Where the line with "D3: schottky 1N5817" appears below, start writing out lines exactly, and finish with the line with "U1 pin PB4: USER -> USER2", which is included; write out nothing else.

** Data extracts **
####################
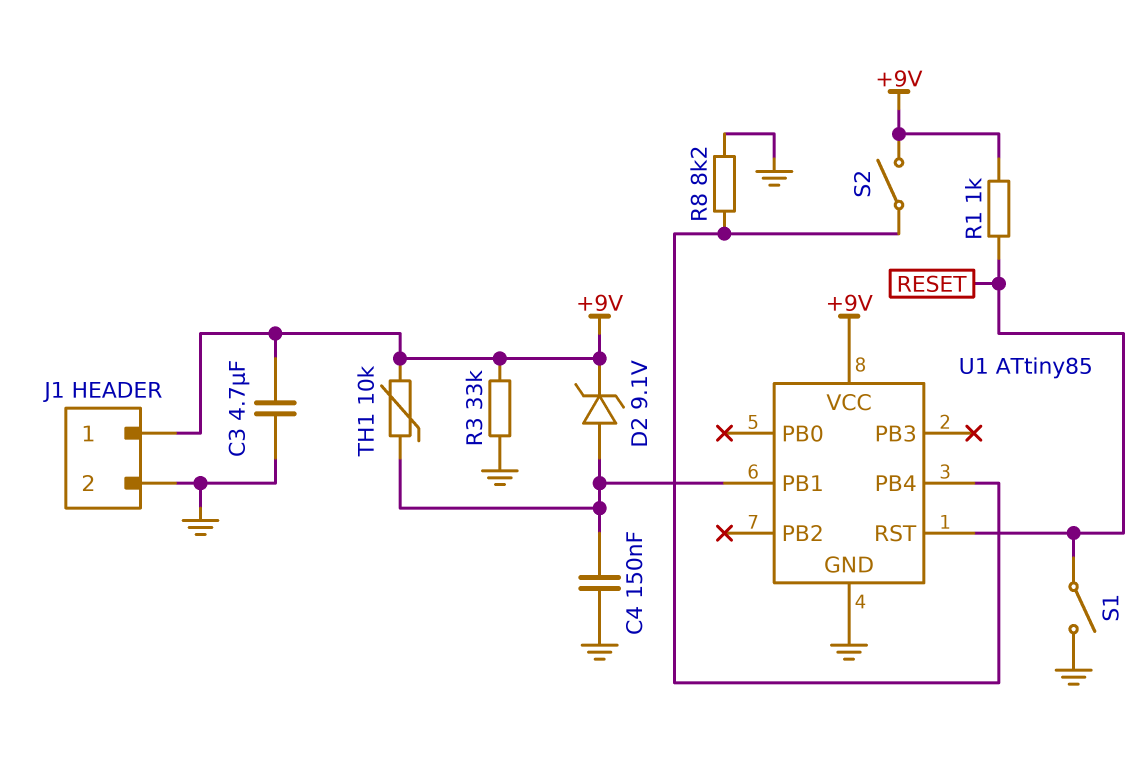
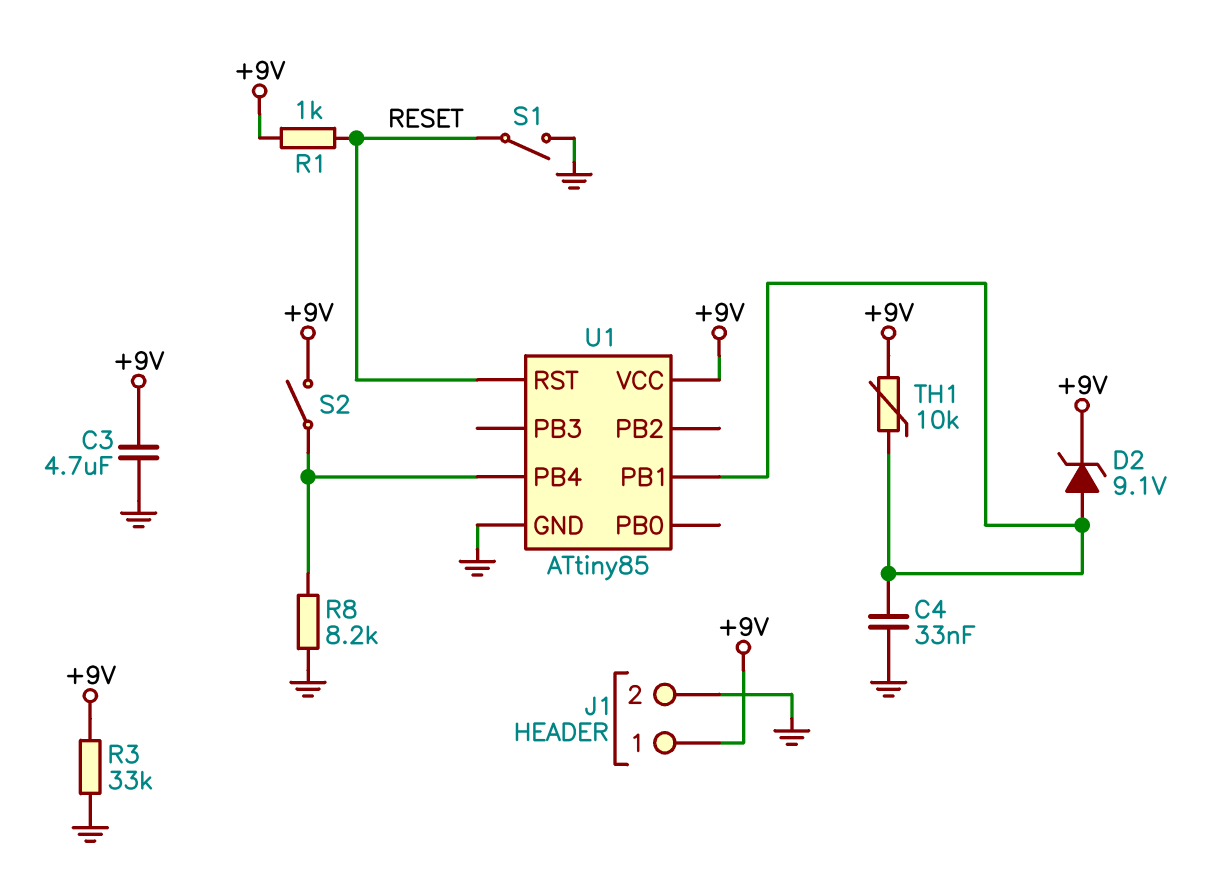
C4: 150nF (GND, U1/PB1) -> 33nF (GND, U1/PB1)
####################
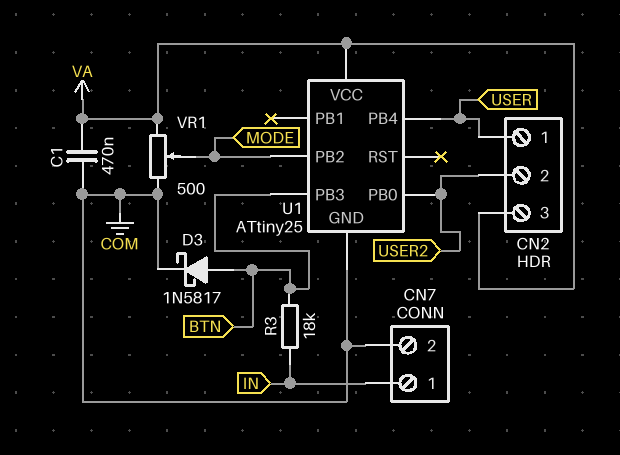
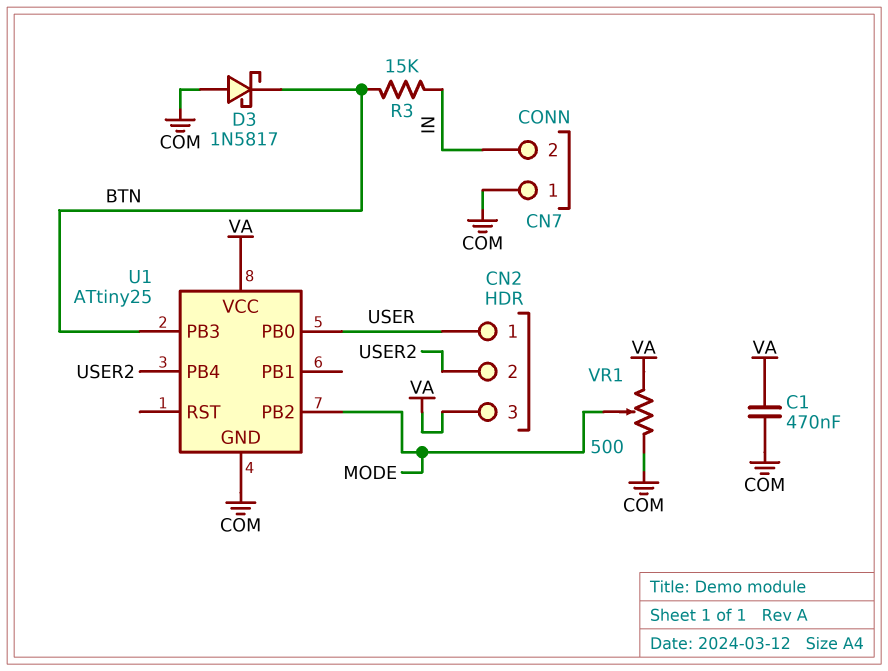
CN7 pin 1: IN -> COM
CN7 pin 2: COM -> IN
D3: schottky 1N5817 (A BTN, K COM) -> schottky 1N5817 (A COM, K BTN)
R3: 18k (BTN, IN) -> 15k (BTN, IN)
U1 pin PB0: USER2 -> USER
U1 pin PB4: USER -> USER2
####################
** Answer space **
D3: schottky 1N5817 (A BTN, K COM) -> schottky 1N5817 (A COM, K BTN)
R3: 18k (BTN, IN) -> 15k (BTN, IN)
U1 pin PB0: USER2 -> USER
U1 pin PB4: USER -> USER2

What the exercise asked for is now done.